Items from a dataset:
--- --- ---

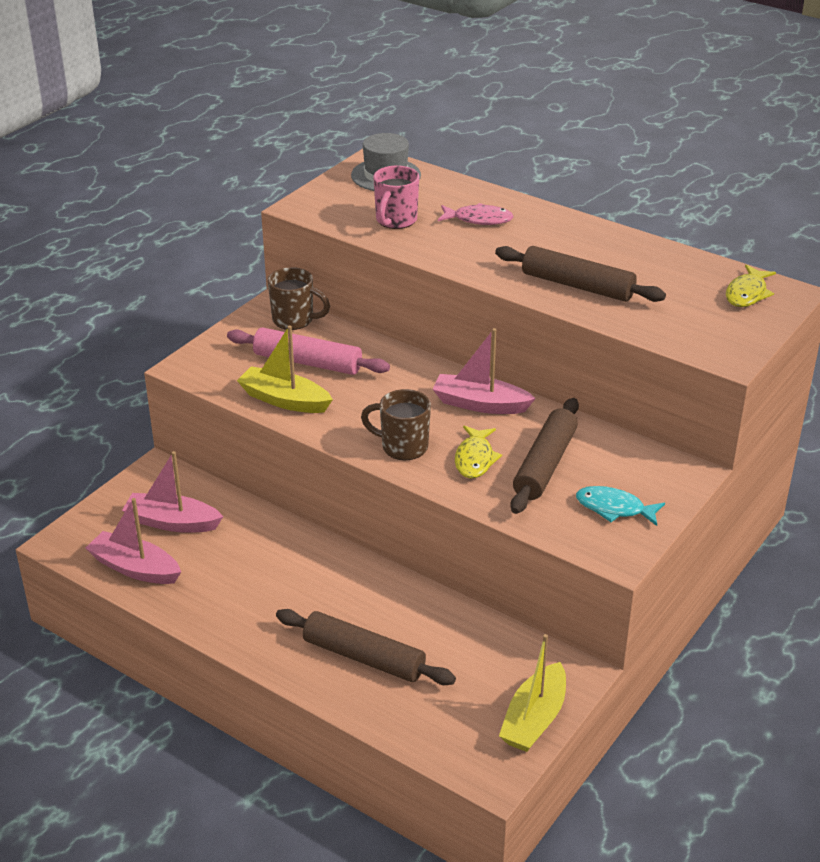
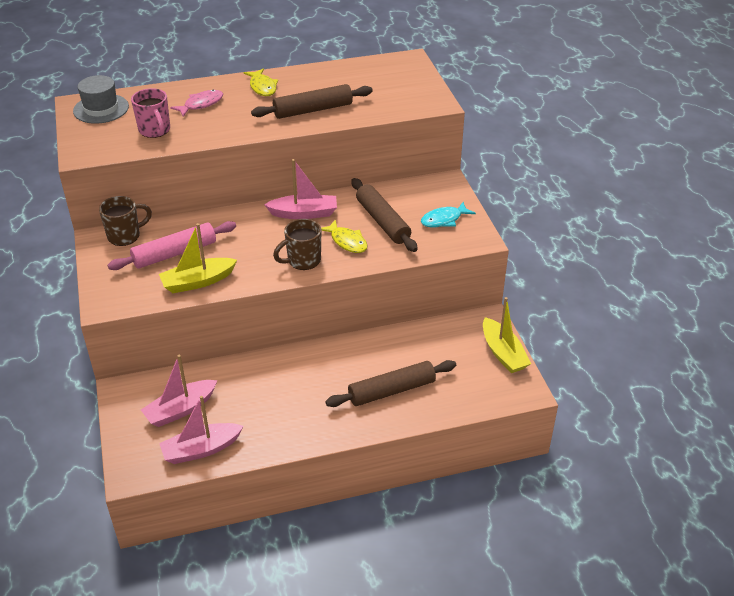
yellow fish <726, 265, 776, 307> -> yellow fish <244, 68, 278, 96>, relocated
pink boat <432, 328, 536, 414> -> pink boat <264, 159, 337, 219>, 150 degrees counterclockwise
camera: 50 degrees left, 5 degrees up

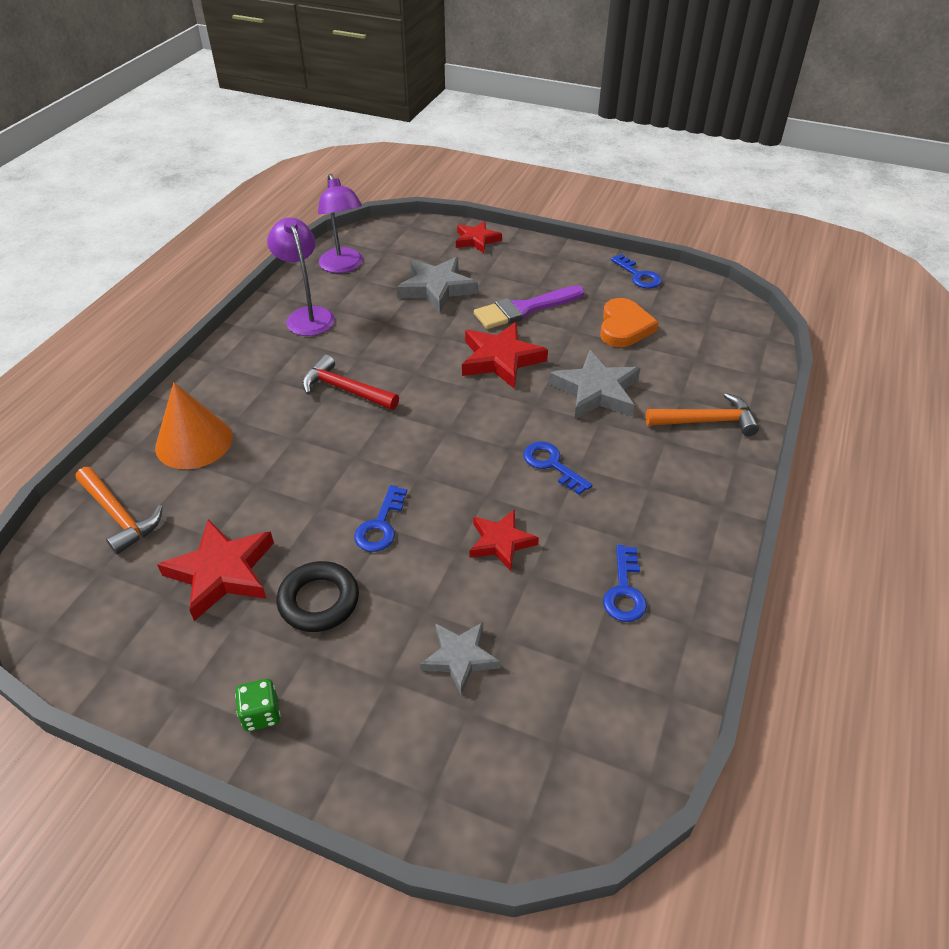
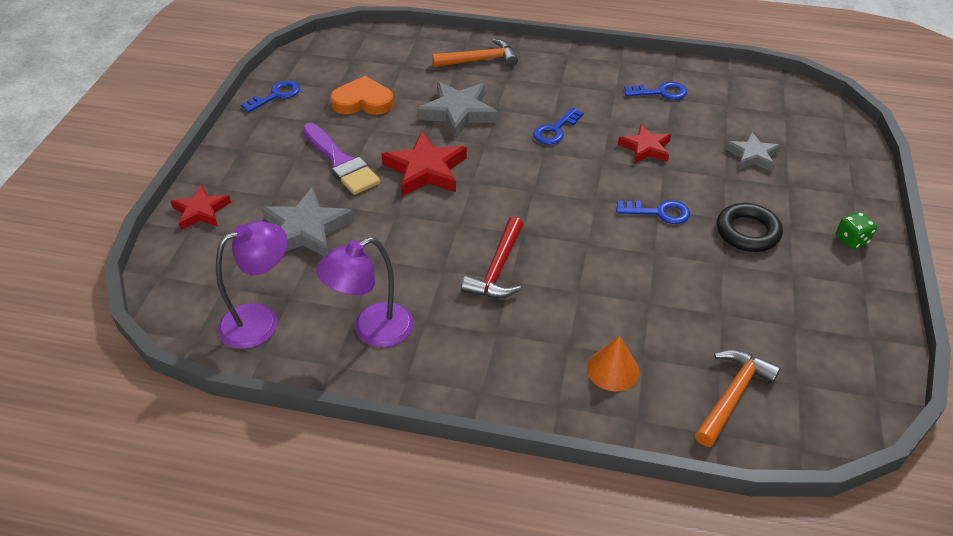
orange cone <155, 382, 233, 469> -> orange cone <587, 336, 639, 391>, x0.64
orange hammer <646, 393, 759, 436> -> orange hammer <432, 39, 518, 67>, 90 degrees clockwise
red star <157, 519, 274, 621> -> none
camera: 100 degrees left, 0 degrees up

--- --- ---

PROBLEM STATEMENT:
Without any picture, return exactly the lines of the records above from the first through the line that contains "pink boat <432, 328, 536, 414>".

ANSWER TO THIS PROBLEM:
yellow fish <726, 265, 776, 307> -> yellow fish <244, 68, 278, 96>, relocated
pink boat <432, 328, 536, 414> -> pink boat <264, 159, 337, 219>, 150 degrees counterclockwise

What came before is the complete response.